▸ **Problem statement**:
Look through the records and copy each line that has "aqua" in it.

▸ **Given entries**:

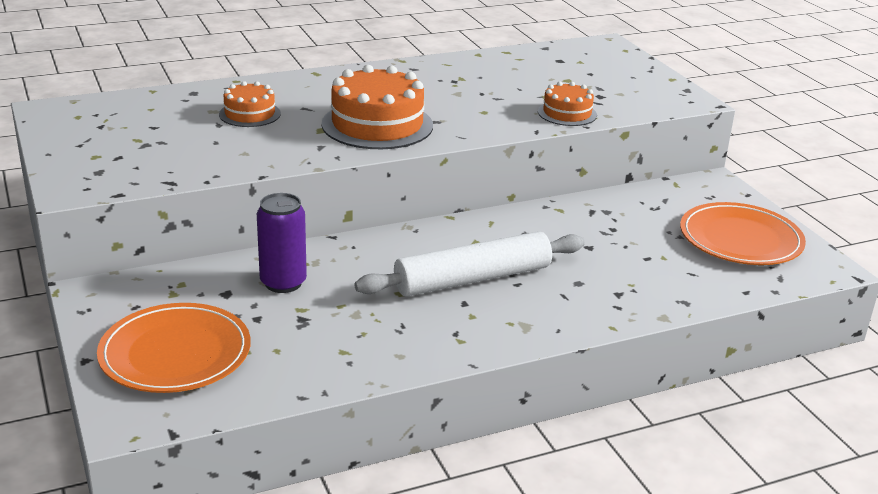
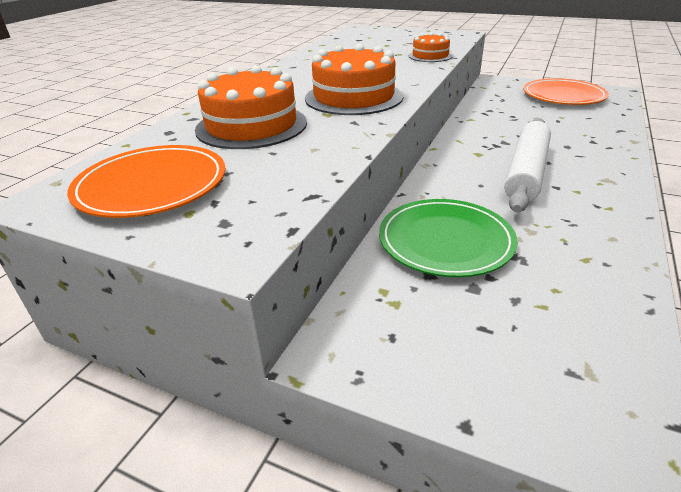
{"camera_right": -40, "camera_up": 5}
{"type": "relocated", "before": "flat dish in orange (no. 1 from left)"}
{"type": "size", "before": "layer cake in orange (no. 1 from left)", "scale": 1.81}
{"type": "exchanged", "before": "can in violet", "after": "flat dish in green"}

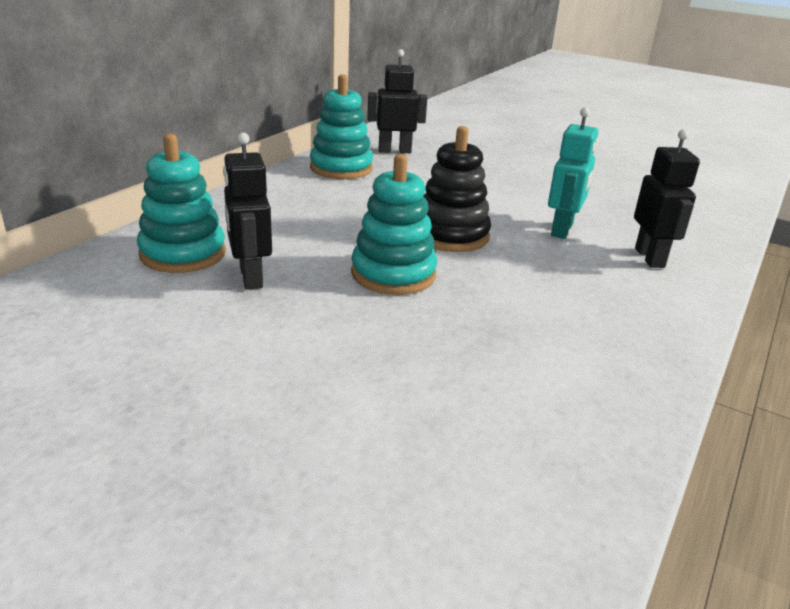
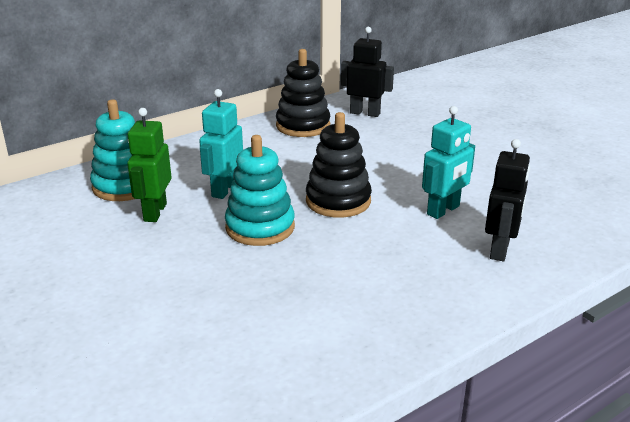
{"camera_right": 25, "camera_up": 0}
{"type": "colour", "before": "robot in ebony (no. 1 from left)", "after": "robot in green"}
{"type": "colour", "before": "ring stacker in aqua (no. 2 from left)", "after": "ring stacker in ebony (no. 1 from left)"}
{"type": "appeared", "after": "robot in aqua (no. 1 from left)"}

▸ **Answer to this task**:
{"type": "colour", "before": "ring stacker in aqua (no. 2 from left)", "after": "ring stacker in ebony (no. 1 from left)"}
{"type": "appeared", "after": "robot in aqua (no. 1 from left)"}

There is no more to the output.